▶ _Task data_:
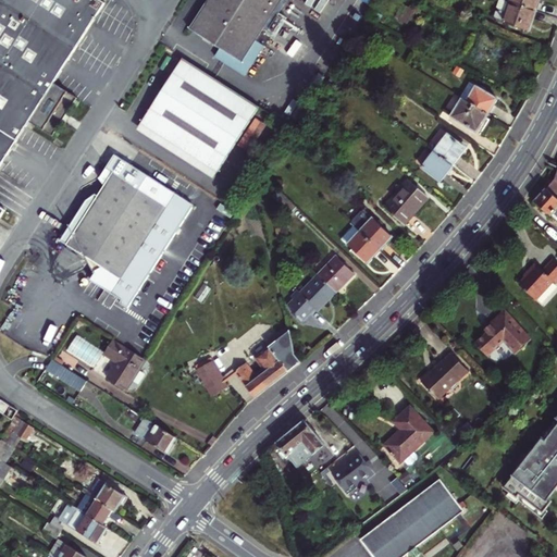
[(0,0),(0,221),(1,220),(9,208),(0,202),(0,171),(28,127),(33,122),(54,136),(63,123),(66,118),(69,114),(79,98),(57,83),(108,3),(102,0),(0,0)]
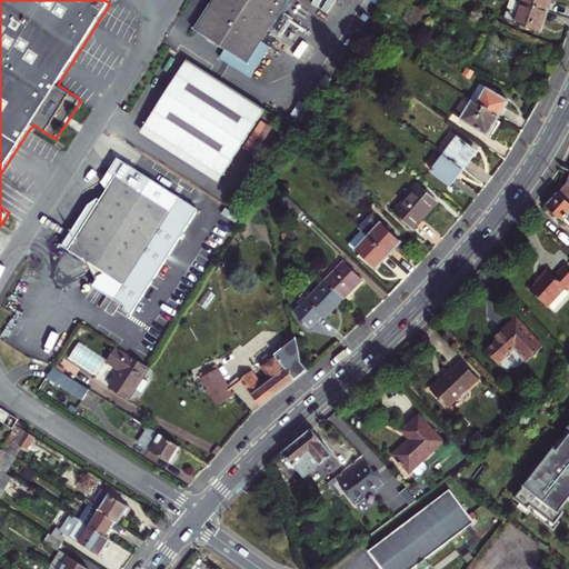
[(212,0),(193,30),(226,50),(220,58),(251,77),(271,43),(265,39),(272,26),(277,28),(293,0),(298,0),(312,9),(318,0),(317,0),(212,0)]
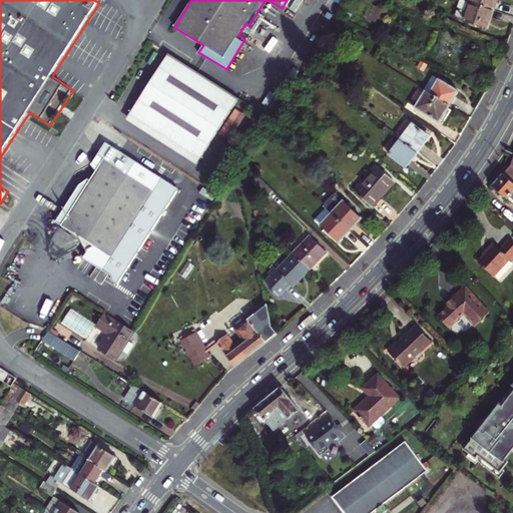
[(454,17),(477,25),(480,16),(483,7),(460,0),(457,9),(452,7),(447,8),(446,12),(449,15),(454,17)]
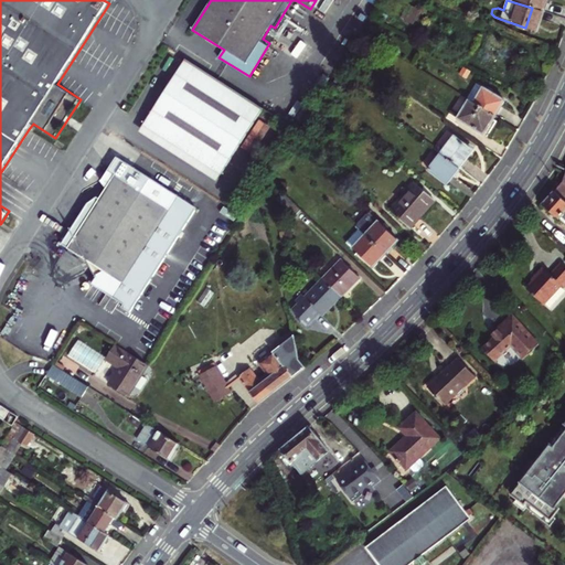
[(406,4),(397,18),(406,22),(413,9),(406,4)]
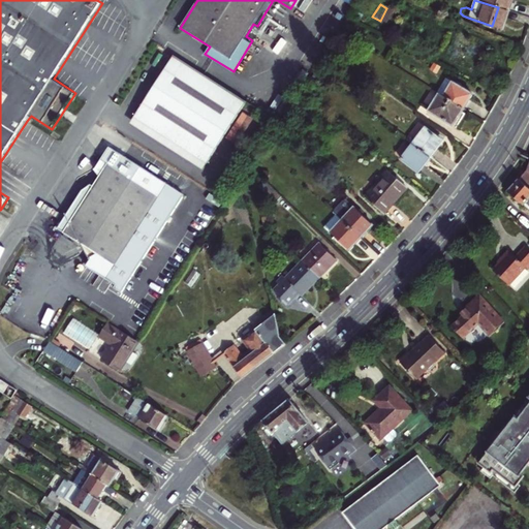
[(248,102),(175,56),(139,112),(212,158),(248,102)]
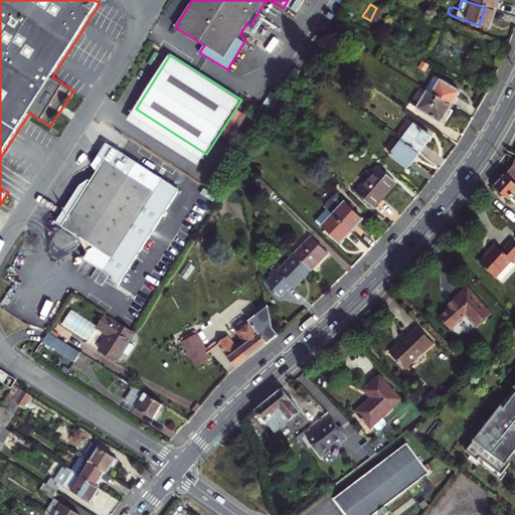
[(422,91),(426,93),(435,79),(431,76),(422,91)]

▶ _Work instruction_:
In repeating the entries, exclude the pictures and alter nothing else.

▶ _Result of the task_:
[(0,0),(0,221),(1,220),(9,208),(0,202),(0,171),(28,127),(33,122),(54,136),(63,123),(66,118),(69,114),(79,98),(57,83),(108,3),(102,0),(0,0)]
[(212,0),(193,30),(226,50),(220,58),(251,77),(271,43),(265,39),(272,26),(277,28),(293,0),(298,0),(312,9),(318,0),(317,0),(212,0)]
[(454,17),(477,25),(480,16),(483,7),(460,0),(457,9),(452,7),(447,8),(446,12),(449,15),(454,17)]
[(406,4),(397,18),(406,22),(413,9),(406,4)]
[(248,102),(175,56),(139,112),(212,158),(248,102)]
[(422,91),(426,93),(435,79),(431,76),(422,91)]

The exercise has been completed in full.